**** Material provided ****

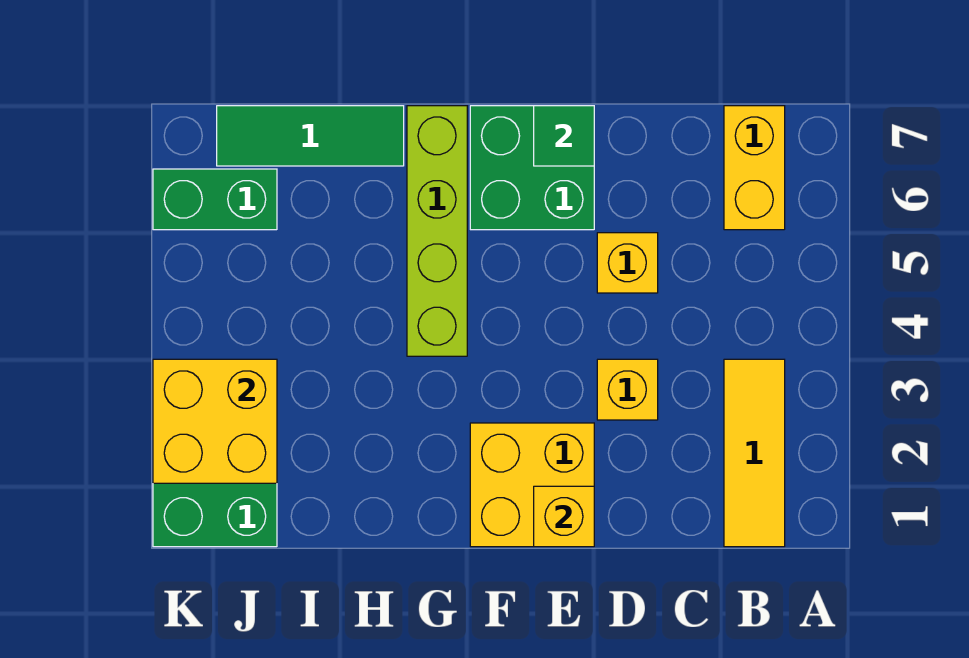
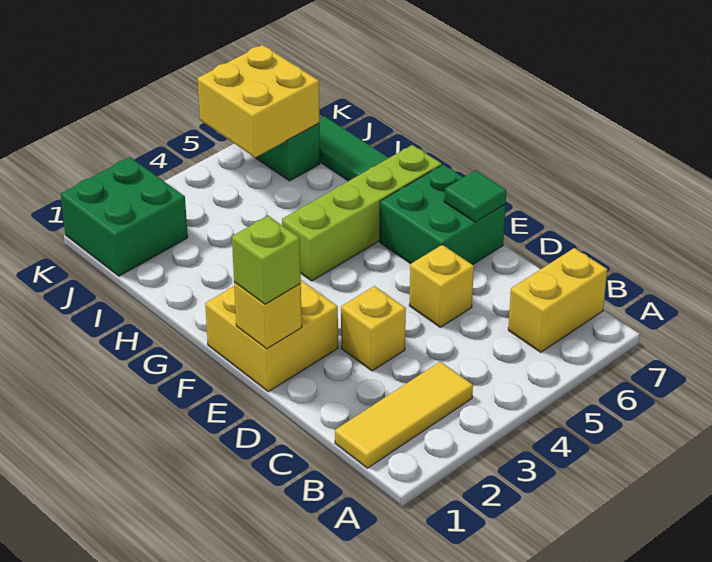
none -> lime brick E1 level 3
yellow brick J2:K3 level 2 -> yellow brick J5:K6 level 2

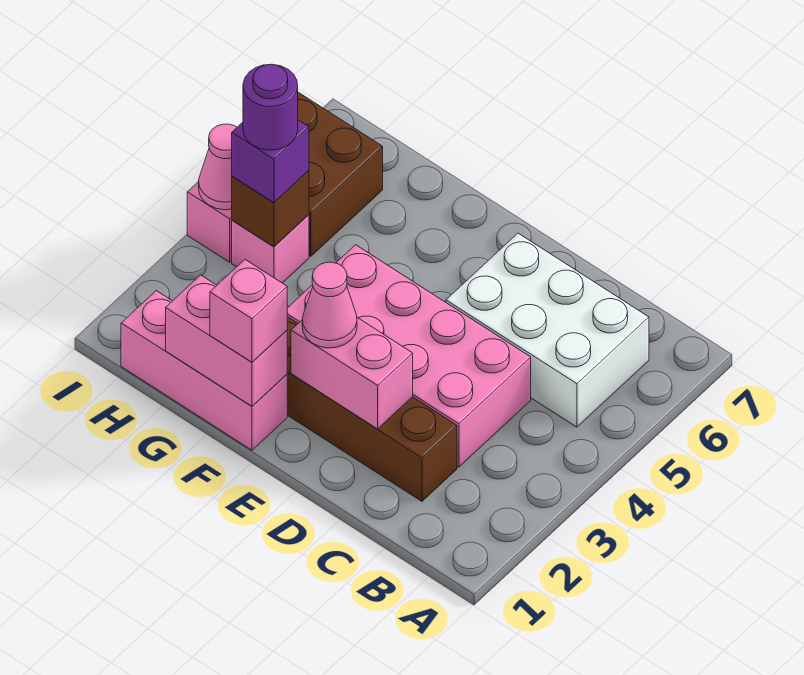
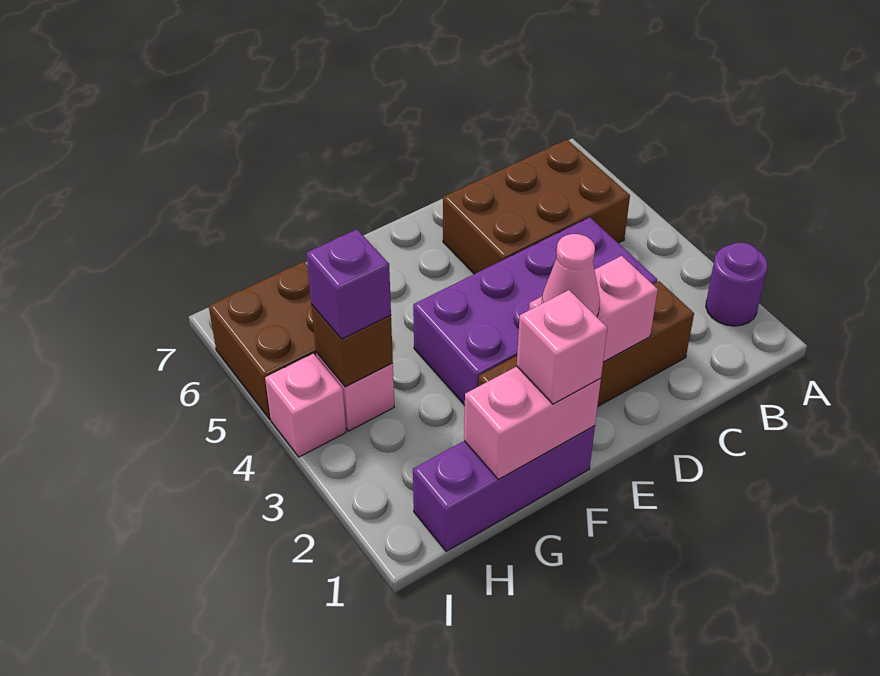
white brick B5:D6 level 1 -> brown brick B5:D6 level 1
pink brick C3:F4 level 1 -> purple brick C3:F4 level 1
pink brick F1:H1 level 1 -> purple brick F1:H1 level 1
purple round brick H4 level 4 -> purple round brick A2 level 1
pink cone I4 level 2 -> none

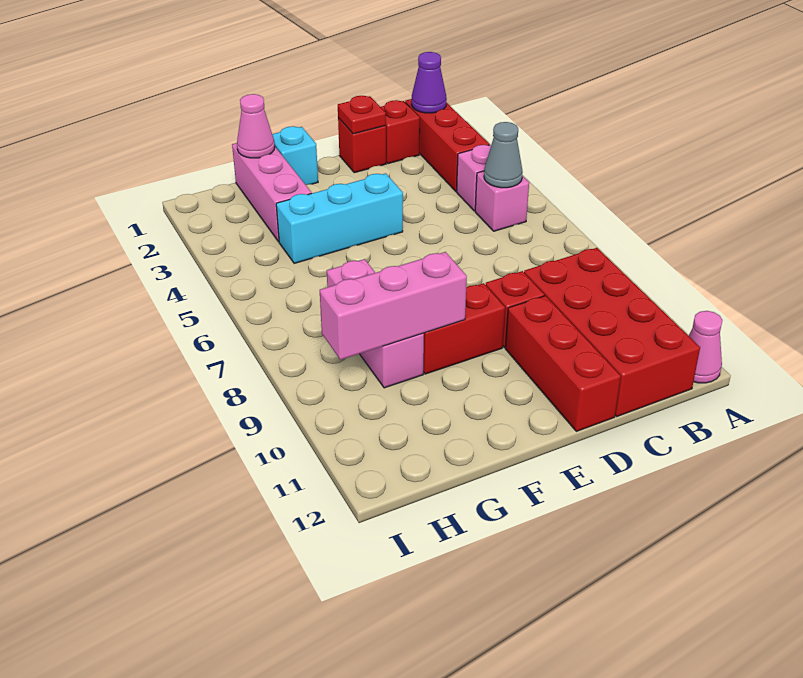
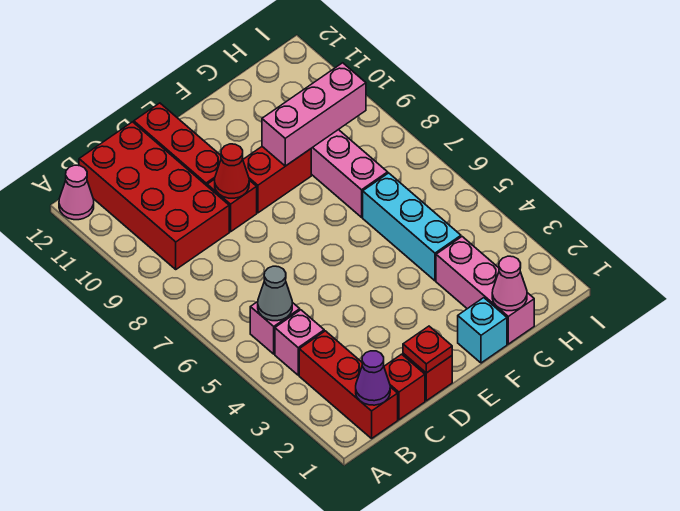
none -> red cone D9 level 2
cyan brick E4:G4 level 1 -> cyan brick G4:G6 level 1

****

What you should do:
Nothing but the lines from the one containing "yellow brick J2:K3" through the last line of the data should appear in the answer, copied exactly, with pictures excluded.

Your response:
yellow brick J2:K3 level 2 -> yellow brick J5:K6 level 2

white brick B5:D6 level 1 -> brown brick B5:D6 level 1
pink brick C3:F4 level 1 -> purple brick C3:F4 level 1
pink brick F1:H1 level 1 -> purple brick F1:H1 level 1
purple round brick H4 level 4 -> purple round brick A2 level 1
pink cone I4 level 2 -> none

none -> red cone D9 level 2
cyan brick E4:G4 level 1 -> cyan brick G4:G6 level 1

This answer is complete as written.